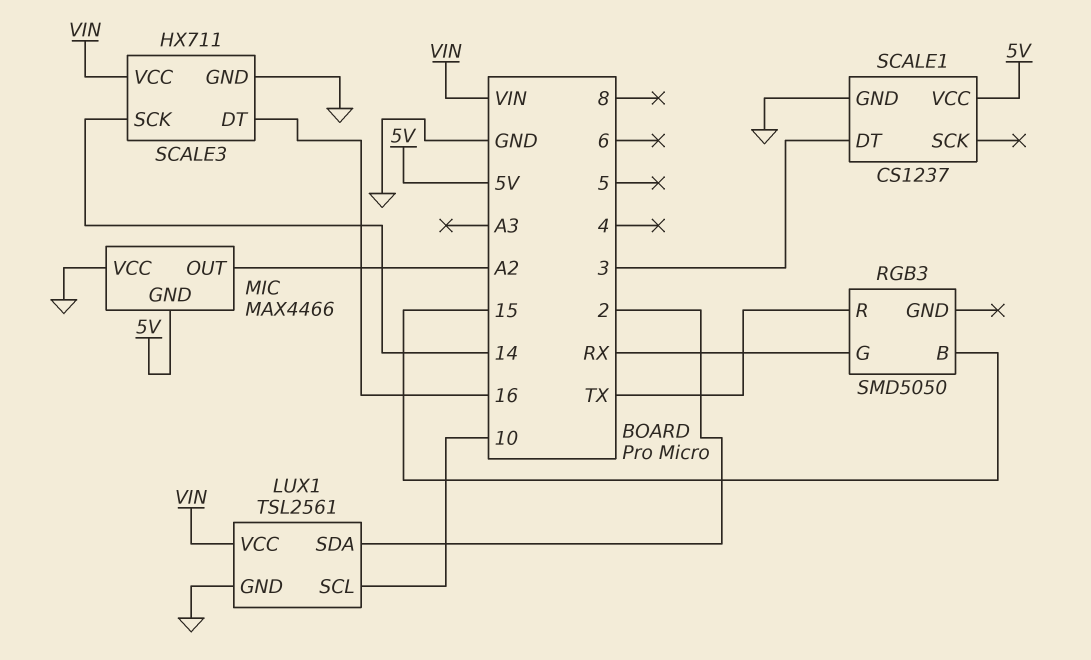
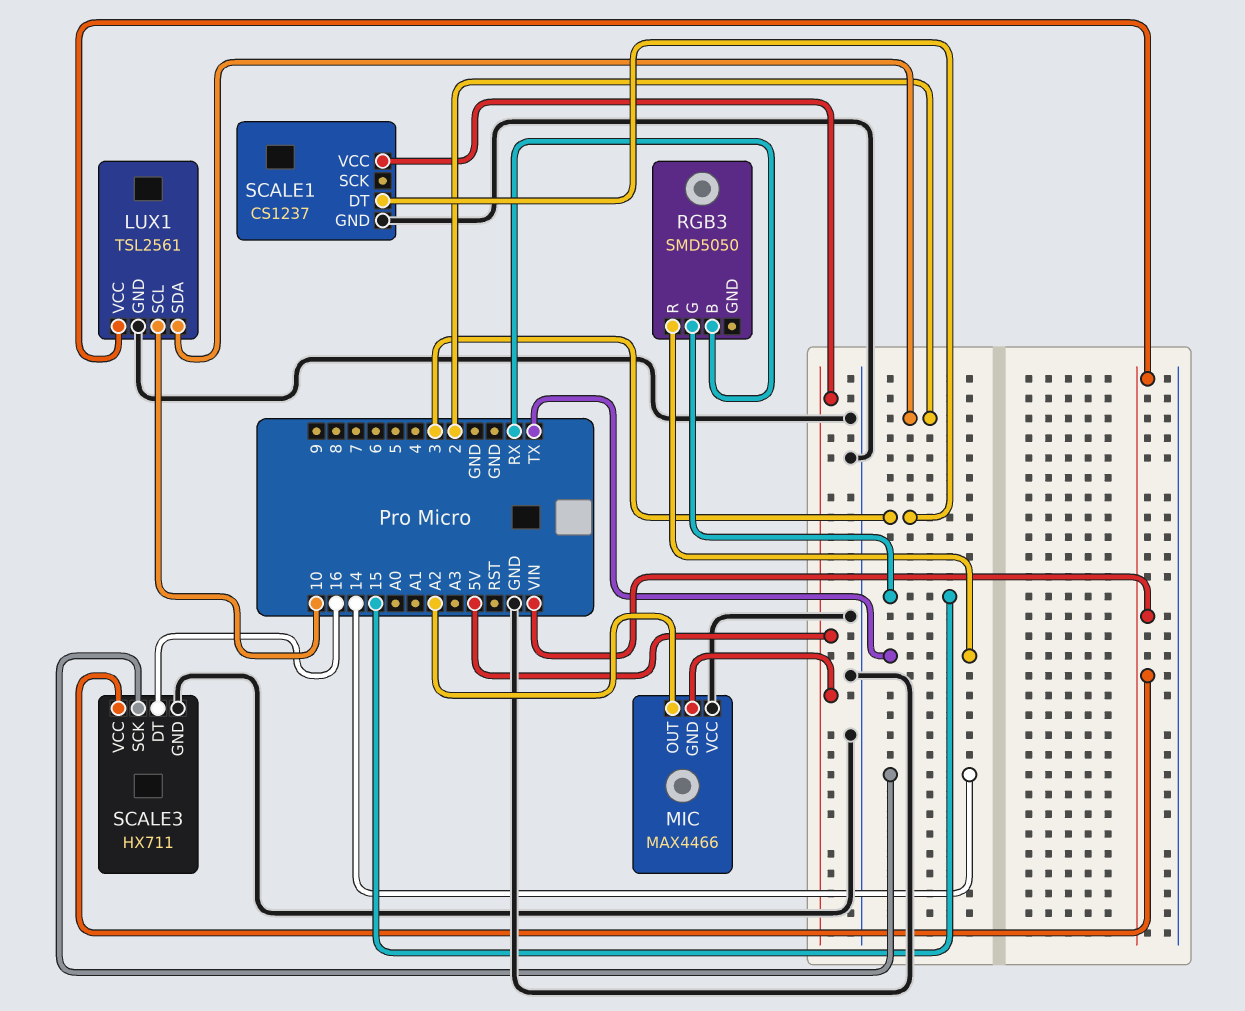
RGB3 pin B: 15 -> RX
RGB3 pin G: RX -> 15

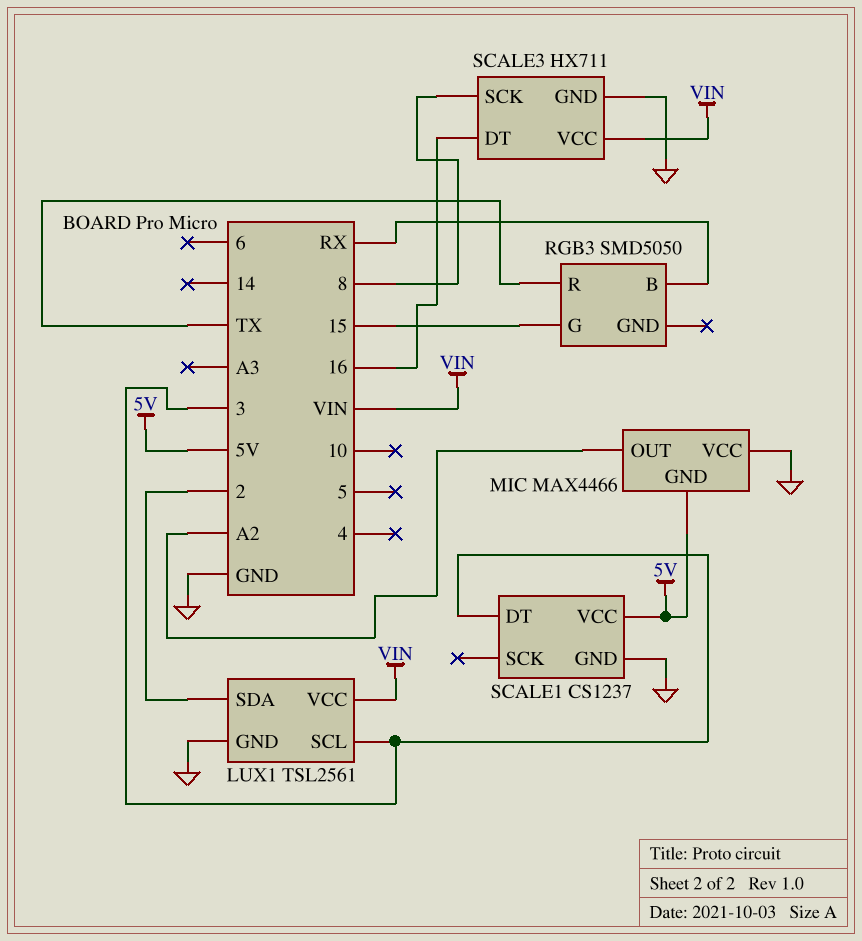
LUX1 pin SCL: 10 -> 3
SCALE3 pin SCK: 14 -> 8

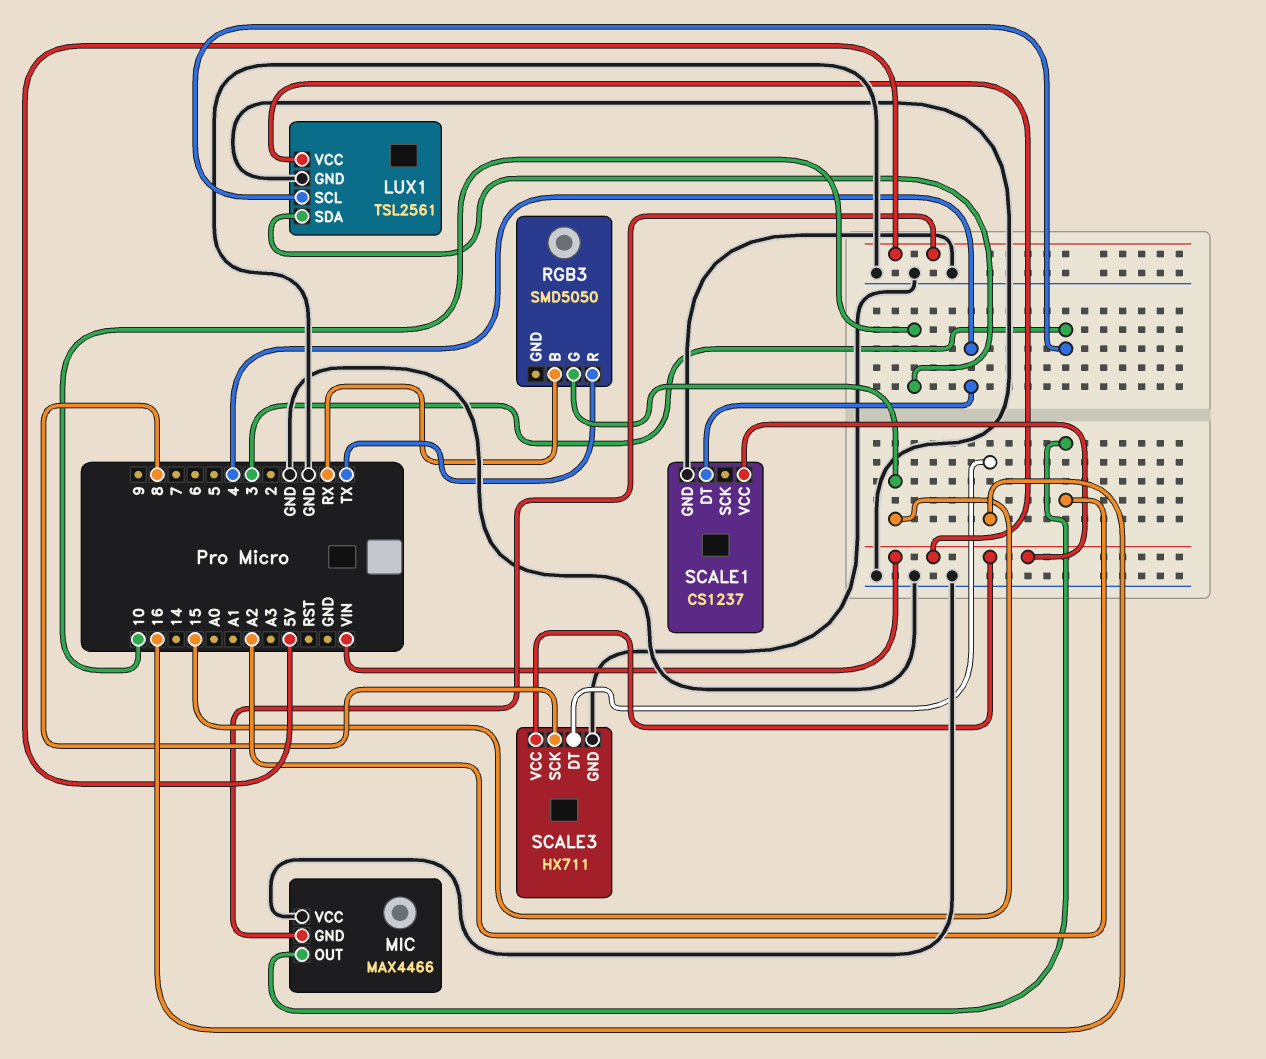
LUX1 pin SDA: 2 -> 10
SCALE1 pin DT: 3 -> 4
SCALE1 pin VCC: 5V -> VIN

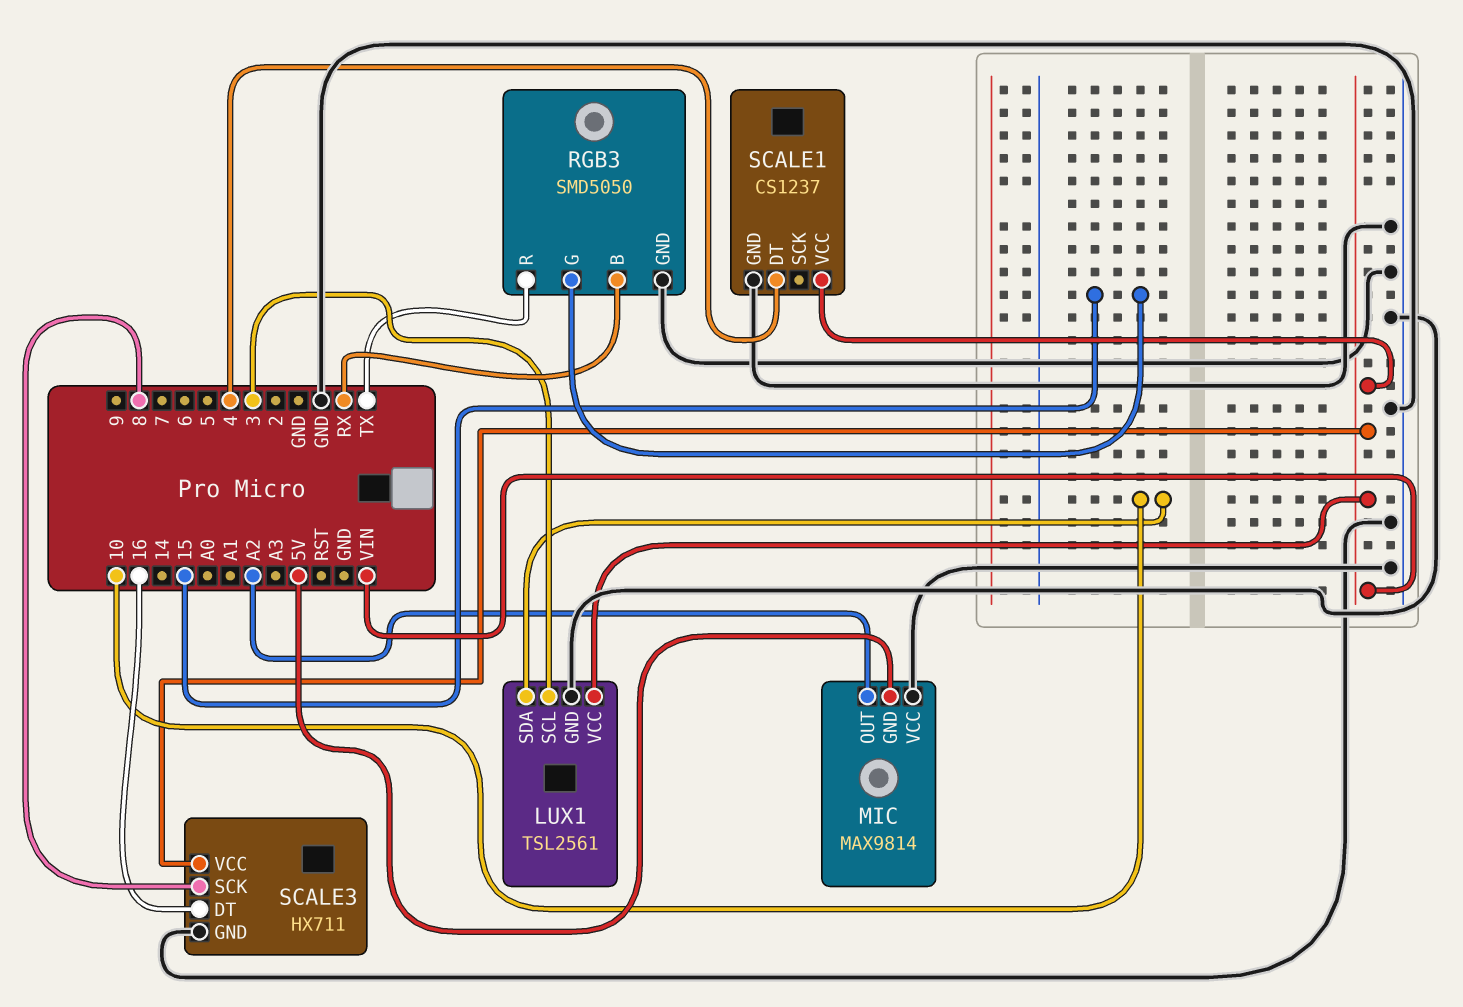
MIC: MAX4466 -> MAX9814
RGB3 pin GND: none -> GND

***

-- WORK TO COMPLETE --
Write out only the lines from the line containing "SCALE3 pin SCK: 14 -> 8" through the end of the material above, both end lines included. Pictures are not written out.

-- PROBLEM SOLUTION --
SCALE3 pin SCK: 14 -> 8

LUX1 pin SDA: 2 -> 10
SCALE1 pin DT: 3 -> 4
SCALE1 pin VCC: 5V -> VIN

MIC: MAX4466 -> MAX9814
RGB3 pin GND: none -> GND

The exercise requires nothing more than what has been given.